** WORK INSTRUCTION **
Go through the lines below and repeat each one exactly, skipping pictures.
○ ○ ○ ○ ○
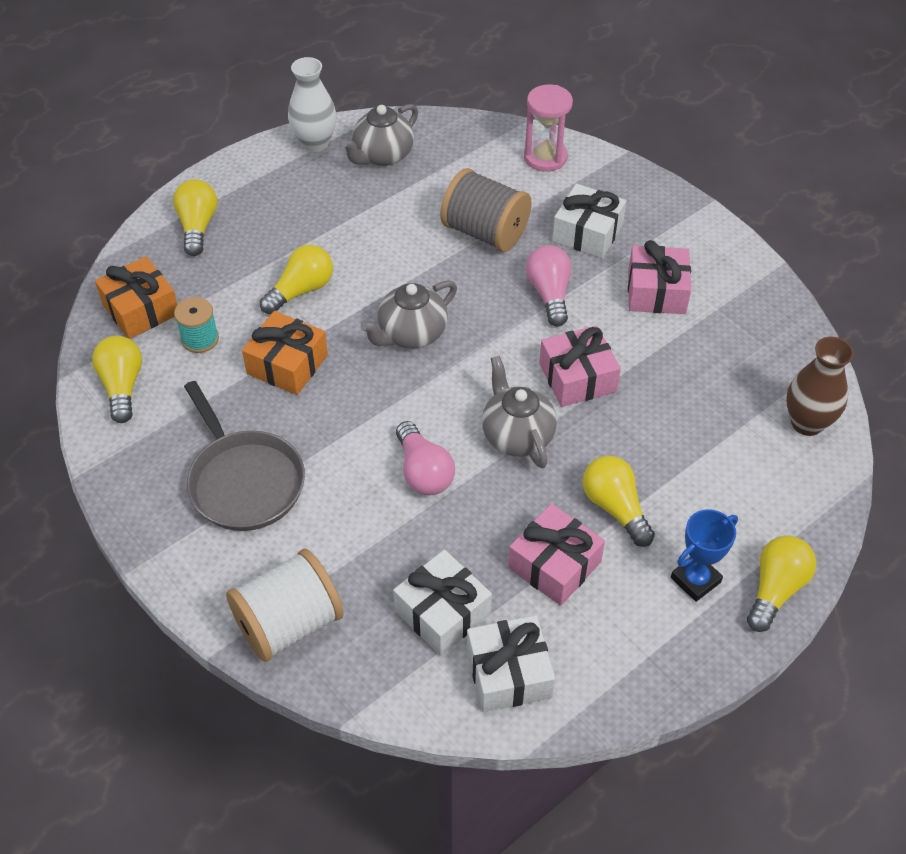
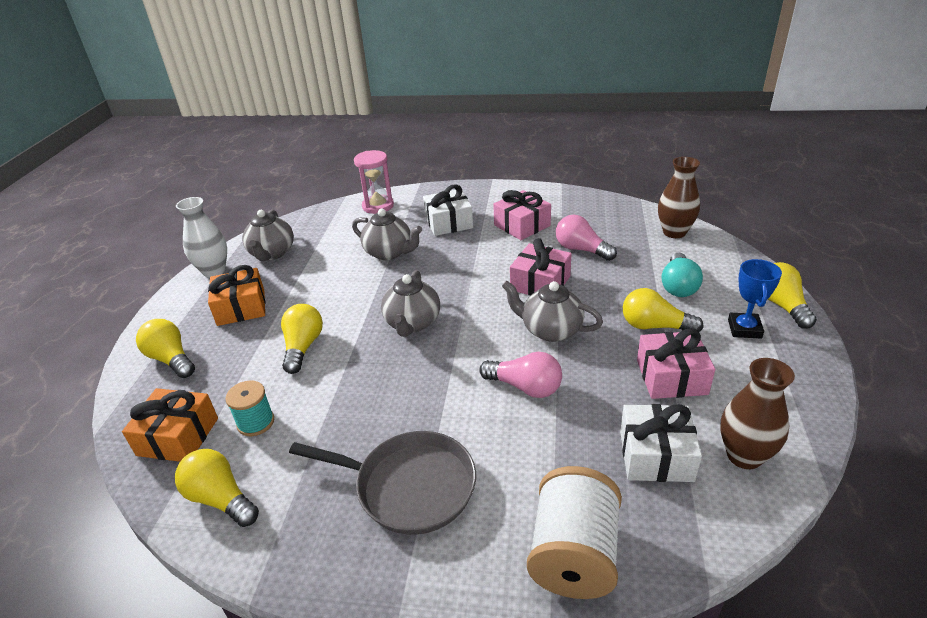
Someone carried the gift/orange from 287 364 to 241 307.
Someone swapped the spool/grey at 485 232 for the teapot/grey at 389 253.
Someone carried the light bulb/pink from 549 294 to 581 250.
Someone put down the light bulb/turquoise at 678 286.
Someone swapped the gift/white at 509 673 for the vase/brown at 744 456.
○ ○ ○ ○ ○
** EXPECTED ANSWER **
Someone carried the gift/orange from 287 364 to 241 307.
Someone swapped the spool/grey at 485 232 for the teapot/grey at 389 253.
Someone carried the light bulb/pink from 549 294 to 581 250.
Someone put down the light bulb/turquoise at 678 286.
Someone swapped the gift/white at 509 673 for the vase/brown at 744 456.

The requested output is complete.